Object change listings
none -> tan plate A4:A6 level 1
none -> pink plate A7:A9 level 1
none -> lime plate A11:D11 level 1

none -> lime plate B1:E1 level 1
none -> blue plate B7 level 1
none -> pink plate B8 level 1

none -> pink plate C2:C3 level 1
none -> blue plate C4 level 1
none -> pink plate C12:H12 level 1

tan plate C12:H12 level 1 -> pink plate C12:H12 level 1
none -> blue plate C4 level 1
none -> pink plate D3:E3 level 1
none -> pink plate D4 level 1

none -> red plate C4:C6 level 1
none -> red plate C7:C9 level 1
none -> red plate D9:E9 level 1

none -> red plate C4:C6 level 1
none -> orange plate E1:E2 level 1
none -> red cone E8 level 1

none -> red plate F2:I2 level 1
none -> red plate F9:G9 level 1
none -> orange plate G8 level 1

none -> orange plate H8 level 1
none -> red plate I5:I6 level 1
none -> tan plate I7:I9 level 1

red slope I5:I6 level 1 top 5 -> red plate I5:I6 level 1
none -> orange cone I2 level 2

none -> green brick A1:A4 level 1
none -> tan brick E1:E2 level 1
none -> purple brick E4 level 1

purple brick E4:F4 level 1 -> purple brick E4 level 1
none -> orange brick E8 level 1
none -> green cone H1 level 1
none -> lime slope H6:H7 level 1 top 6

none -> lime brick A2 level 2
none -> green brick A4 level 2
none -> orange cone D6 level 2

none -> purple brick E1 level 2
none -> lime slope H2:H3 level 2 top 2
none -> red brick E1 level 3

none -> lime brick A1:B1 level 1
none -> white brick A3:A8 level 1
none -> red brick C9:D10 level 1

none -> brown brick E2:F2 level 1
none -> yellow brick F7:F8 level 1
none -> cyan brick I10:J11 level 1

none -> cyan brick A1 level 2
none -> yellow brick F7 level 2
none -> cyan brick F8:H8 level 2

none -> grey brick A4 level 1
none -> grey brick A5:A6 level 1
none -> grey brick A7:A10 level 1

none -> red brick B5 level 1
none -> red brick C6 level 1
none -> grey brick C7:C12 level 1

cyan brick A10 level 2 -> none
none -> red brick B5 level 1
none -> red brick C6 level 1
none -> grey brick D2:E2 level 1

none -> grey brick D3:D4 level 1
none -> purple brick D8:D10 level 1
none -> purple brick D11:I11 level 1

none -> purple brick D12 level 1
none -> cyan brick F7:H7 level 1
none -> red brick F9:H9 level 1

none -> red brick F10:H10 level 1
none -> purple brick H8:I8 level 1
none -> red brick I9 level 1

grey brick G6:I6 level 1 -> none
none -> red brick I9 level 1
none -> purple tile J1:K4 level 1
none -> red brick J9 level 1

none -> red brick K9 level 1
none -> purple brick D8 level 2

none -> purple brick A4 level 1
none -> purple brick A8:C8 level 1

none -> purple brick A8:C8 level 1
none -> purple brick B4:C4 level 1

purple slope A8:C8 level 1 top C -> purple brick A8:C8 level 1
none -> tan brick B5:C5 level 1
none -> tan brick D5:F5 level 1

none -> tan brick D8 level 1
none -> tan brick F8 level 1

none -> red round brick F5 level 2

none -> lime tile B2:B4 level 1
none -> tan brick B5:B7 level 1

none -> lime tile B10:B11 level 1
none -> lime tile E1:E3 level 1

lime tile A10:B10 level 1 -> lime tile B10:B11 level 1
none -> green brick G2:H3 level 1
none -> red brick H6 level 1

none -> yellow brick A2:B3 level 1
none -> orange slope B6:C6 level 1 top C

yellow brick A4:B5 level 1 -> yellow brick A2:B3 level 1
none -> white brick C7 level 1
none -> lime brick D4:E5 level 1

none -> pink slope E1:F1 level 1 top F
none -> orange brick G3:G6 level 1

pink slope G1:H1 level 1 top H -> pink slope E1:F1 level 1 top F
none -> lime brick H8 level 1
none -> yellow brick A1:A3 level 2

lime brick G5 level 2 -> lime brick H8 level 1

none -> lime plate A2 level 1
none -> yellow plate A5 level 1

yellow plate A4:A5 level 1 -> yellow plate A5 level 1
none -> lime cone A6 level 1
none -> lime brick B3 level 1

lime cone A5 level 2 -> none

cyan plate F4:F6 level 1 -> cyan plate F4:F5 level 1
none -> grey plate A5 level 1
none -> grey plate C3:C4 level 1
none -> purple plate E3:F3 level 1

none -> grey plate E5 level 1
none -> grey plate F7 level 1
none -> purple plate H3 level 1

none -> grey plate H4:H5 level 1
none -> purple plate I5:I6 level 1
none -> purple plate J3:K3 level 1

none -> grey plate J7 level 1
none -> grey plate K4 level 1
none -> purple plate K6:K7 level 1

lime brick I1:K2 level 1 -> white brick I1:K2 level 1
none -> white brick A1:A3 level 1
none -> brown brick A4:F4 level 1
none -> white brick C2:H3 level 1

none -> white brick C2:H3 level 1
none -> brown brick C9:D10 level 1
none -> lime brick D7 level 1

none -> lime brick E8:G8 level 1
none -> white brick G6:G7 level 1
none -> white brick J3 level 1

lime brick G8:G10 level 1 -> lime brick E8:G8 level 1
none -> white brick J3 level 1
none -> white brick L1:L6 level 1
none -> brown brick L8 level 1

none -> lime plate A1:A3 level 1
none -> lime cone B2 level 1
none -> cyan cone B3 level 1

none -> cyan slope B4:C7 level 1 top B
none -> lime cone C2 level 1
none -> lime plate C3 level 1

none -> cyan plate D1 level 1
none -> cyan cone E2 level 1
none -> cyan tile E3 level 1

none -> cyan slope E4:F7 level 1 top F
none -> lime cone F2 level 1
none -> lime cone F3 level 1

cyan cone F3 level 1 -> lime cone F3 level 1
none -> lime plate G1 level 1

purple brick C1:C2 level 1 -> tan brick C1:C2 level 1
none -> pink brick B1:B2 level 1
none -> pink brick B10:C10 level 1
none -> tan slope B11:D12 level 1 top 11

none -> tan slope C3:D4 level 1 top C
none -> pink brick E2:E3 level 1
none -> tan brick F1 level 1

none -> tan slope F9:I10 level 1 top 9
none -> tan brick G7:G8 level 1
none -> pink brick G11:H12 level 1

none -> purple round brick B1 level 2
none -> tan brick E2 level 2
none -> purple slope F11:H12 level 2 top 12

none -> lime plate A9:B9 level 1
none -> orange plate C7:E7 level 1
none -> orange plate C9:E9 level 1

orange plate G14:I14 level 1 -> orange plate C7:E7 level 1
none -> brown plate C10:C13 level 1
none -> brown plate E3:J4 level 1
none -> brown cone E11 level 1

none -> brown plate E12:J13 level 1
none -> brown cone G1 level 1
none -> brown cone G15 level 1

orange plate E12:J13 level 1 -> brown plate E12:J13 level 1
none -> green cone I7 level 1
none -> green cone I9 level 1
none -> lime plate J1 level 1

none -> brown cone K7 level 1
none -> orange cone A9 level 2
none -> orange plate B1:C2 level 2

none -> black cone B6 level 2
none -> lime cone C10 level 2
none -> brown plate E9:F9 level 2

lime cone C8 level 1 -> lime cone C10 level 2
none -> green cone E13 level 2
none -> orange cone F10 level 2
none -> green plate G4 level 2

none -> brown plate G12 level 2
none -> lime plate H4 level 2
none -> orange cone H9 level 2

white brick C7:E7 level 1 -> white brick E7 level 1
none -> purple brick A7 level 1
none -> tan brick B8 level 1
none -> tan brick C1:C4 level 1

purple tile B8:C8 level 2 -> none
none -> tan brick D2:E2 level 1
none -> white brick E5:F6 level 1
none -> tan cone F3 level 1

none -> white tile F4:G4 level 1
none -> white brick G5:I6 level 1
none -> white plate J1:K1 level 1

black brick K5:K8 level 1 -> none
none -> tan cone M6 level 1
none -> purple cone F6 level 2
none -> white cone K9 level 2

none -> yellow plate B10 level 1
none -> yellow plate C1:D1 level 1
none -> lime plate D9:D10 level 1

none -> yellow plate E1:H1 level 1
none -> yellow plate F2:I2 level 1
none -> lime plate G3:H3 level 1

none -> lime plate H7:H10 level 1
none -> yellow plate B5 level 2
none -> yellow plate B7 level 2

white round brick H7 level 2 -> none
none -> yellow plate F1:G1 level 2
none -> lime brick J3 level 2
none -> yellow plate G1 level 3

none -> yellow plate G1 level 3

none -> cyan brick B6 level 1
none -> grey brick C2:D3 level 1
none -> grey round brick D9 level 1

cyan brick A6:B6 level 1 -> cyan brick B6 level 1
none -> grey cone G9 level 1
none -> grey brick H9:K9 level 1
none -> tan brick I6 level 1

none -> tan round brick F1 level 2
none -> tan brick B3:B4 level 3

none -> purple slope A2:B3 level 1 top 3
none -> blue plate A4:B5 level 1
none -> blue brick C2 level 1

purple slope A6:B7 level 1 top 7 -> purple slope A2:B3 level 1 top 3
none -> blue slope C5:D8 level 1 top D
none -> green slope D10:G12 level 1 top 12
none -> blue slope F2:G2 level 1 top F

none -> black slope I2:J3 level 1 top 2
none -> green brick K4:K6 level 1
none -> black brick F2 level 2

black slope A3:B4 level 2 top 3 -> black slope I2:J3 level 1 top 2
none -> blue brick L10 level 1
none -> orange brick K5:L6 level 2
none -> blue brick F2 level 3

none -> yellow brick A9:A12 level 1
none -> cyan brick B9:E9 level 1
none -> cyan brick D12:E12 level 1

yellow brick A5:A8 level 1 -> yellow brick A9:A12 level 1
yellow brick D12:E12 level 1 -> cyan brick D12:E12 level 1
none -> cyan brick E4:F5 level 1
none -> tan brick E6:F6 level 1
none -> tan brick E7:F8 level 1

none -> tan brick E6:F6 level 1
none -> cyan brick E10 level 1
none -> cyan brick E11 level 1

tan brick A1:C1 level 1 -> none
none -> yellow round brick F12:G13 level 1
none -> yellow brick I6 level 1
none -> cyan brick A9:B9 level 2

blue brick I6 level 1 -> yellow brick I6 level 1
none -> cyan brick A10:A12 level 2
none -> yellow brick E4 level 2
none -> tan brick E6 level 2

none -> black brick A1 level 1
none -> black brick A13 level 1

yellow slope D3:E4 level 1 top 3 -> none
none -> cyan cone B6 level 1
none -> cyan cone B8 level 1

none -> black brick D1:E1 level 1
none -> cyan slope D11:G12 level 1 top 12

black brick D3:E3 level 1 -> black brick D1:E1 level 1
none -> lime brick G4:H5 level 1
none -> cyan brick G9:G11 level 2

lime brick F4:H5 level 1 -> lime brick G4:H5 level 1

### YOUR GOAL
The response must hold only the lines above from the line with "none -> cyan brick F8:H8 level 2" through the line with "none -> purple brick D11:I11 level 1", each copied exactly, both ends kept.

### FINISHED TASK
none -> cyan brick F8:H8 level 2

none -> grey brick A4 level 1
none -> grey brick A5:A6 level 1
none -> grey brick A7:A10 level 1

none -> red brick B5 level 1
none -> red brick C6 level 1
none -> grey brick C7:C12 level 1

cyan brick A10 level 2 -> none
none -> red brick B5 level 1
none -> red brick C6 level 1
none -> grey brick D2:E2 level 1

none -> grey brick D3:D4 level 1
none -> purple brick D8:D10 level 1
none -> purple brick D11:I11 level 1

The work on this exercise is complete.